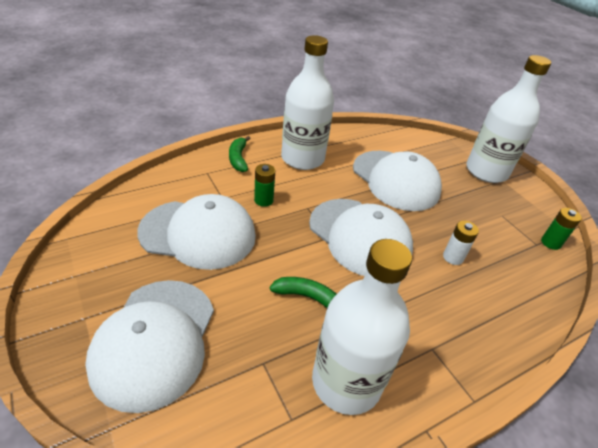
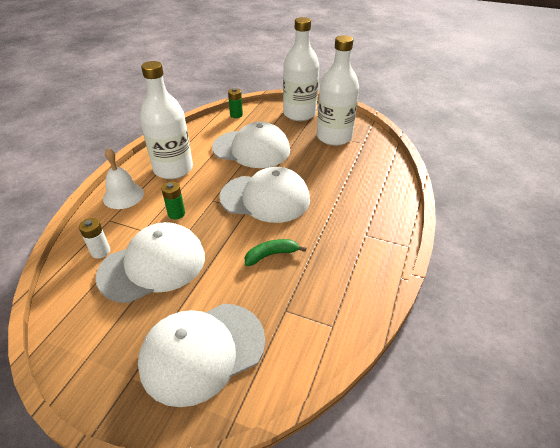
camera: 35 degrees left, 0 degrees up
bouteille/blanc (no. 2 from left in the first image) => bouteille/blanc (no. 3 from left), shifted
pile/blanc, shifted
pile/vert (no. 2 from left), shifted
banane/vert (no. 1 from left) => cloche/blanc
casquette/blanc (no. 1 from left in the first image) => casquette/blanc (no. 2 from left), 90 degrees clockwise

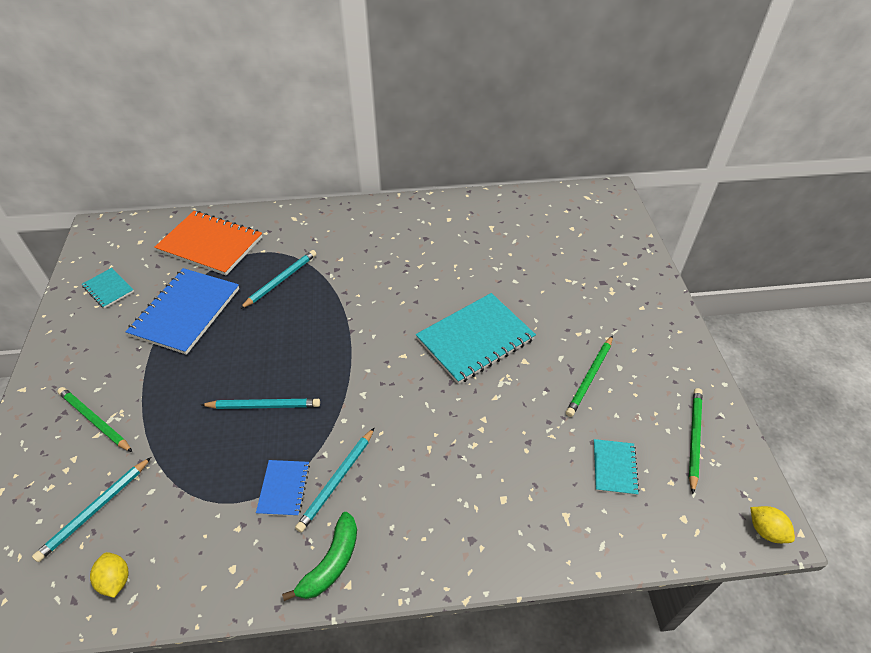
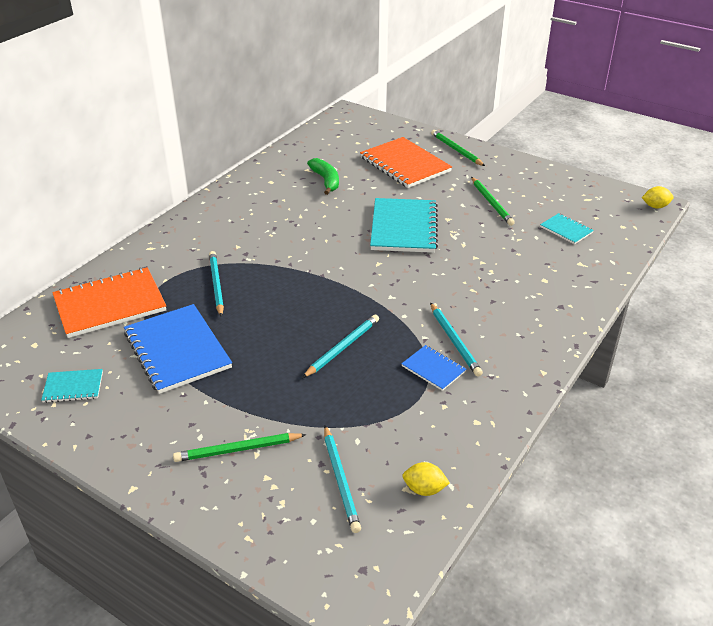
camera: 50 degrees left, 10 degrees down
nothing => carnet/orange (no. 2 from left)
banane/vert, shifted
crayon/vert (no. 3 from left in the first image) => crayon/vert (no. 2 from left), shifted

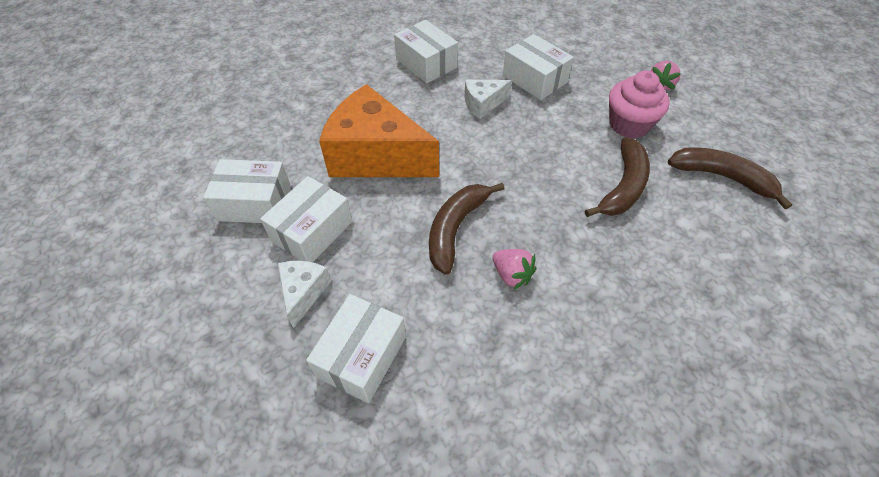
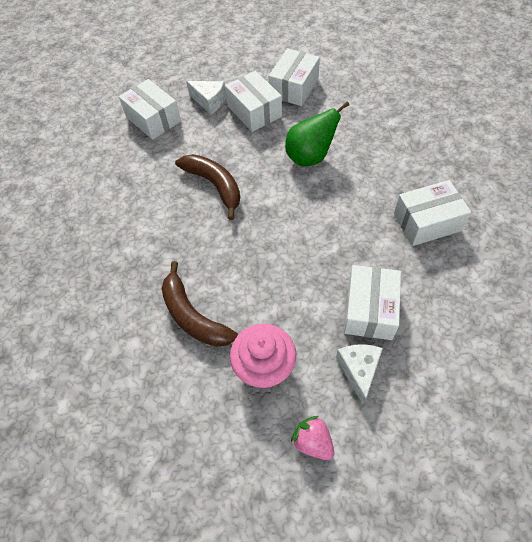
camera: 115 degrees right, 5 degrees up
fraise/rose (no. 1 from left) => nothing
banane/marron (no. 3 from left) => nothing
fromage/blanc (no. 2 from left), shifted
fromage/orange => poire/vert
boîte/blanc (no. 5 from left in the first image) => boîte/blanc (no. 4 from left), 60 degrees counterclockwise

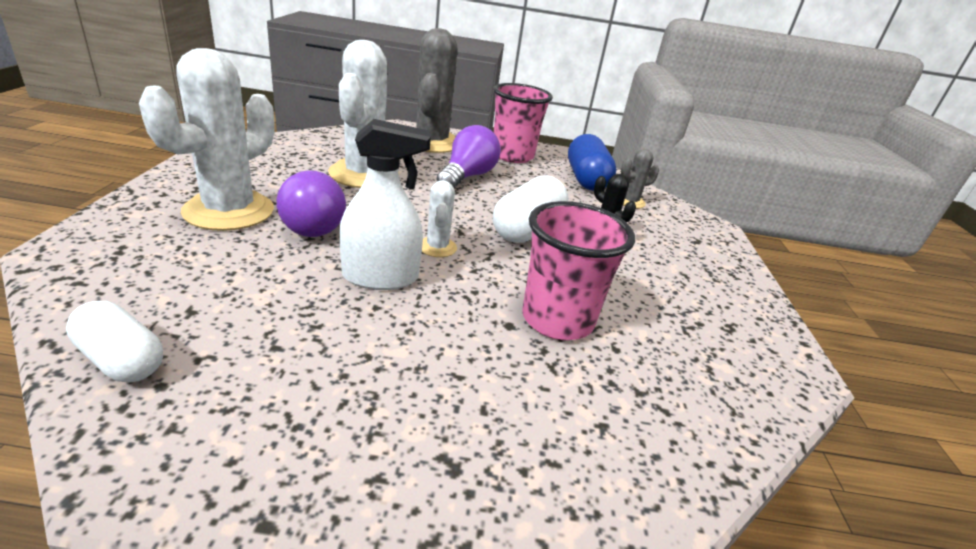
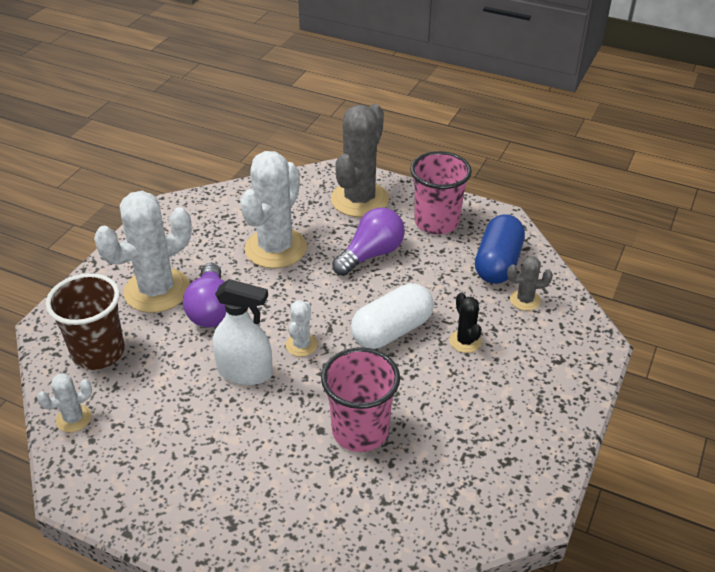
camera: 25 degrees right, 10 degrees up
nothing => gobelet/marron
gélule/blanc (no. 1 from left) => cactus/blanc (no. 1 from left)

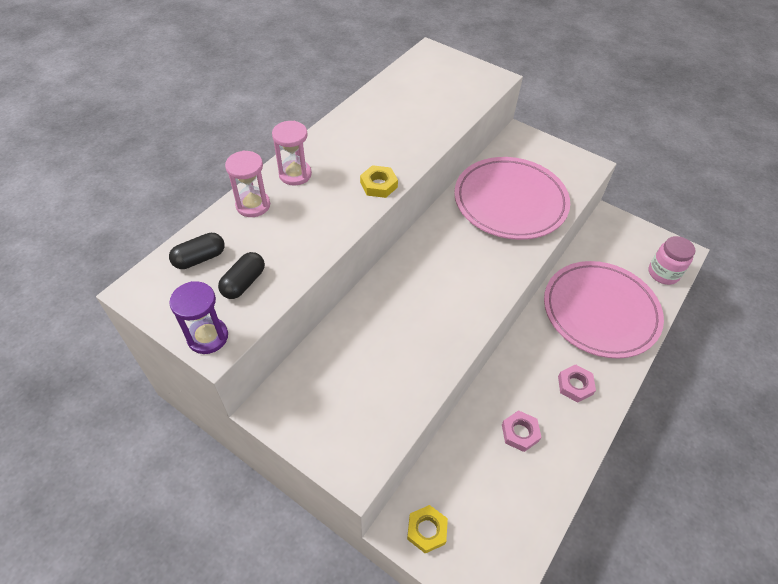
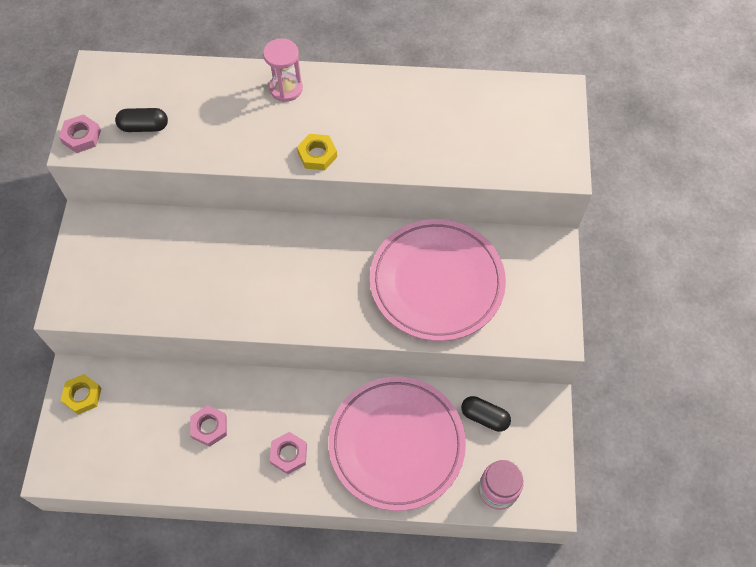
camera: 60 degrees right, 10 degrees up
sablier/rose (no. 1 from left) => nothing
gélule/noir (no. 1 from left in the first image) => gélule/noir (no. 2 from left), shifted
sablier/violet => écrou/rose (no. 1 from left)

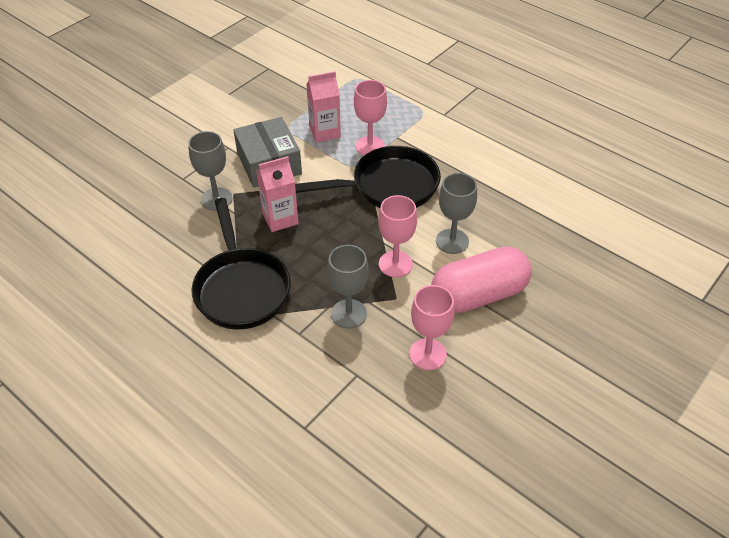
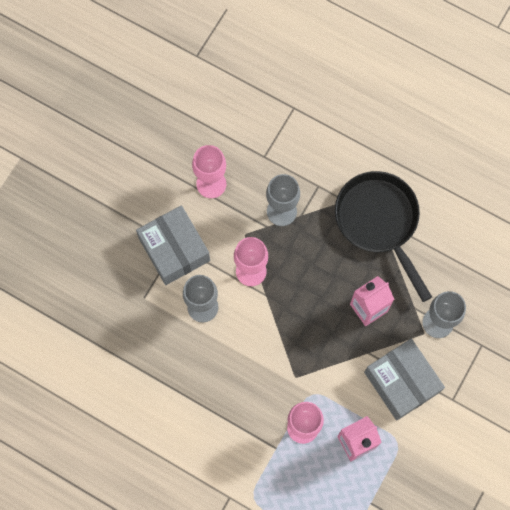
camera: 170 degrees right, 25 degrees up
poêle/noir (no. 2 from left) => nothing
gélule/rose => boîte/gris (no. 1 from left)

________________

Task brief:
Please copy the records above word for word, leaving out every picture.

The answer:
camera: 35 degrees left, 0 degrees up
bouteille/blanc (no. 2 from left in the first image) => bouteille/blanc (no. 3 from left), shifted
pile/blanc, shifted
pile/vert (no. 2 from left), shifted
banane/vert (no. 1 from left) => cloche/blanc
casquette/blanc (no. 1 from left in the first image) => casquette/blanc (no. 2 from left), 90 degrees clockwise

camera: 50 degrees left, 10 degrees down
nothing => carnet/orange (no. 2 from left)
banane/vert, shifted
crayon/vert (no. 3 from left in the first image) => crayon/vert (no. 2 from left), shifted

camera: 115 degrees right, 5 degrees up
fraise/rose (no. 1 from left) => nothing
banane/marron (no. 3 from left) => nothing
fromage/blanc (no. 2 from left), shifted
fromage/orange => poire/vert
boîte/blanc (no. 5 from left in the first image) => boîte/blanc (no. 4 from left), 60 degrees counterclockwise

camera: 25 degrees right, 10 degrees up
nothing => gobelet/marron
gélule/blanc (no. 1 from left) => cactus/blanc (no. 1 from left)

camera: 60 degrees right, 10 degrees up
sablier/rose (no. 1 from left) => nothing
gélule/noir (no. 1 from left in the first image) => gélule/noir (no. 2 from left), shifted
sablier/violet => écrou/rose (no. 1 from left)

camera: 170 degrees right, 25 degrees up
poêle/noir (no. 2 from left) => nothing
gélule/rose => boîte/gris (no. 1 from left)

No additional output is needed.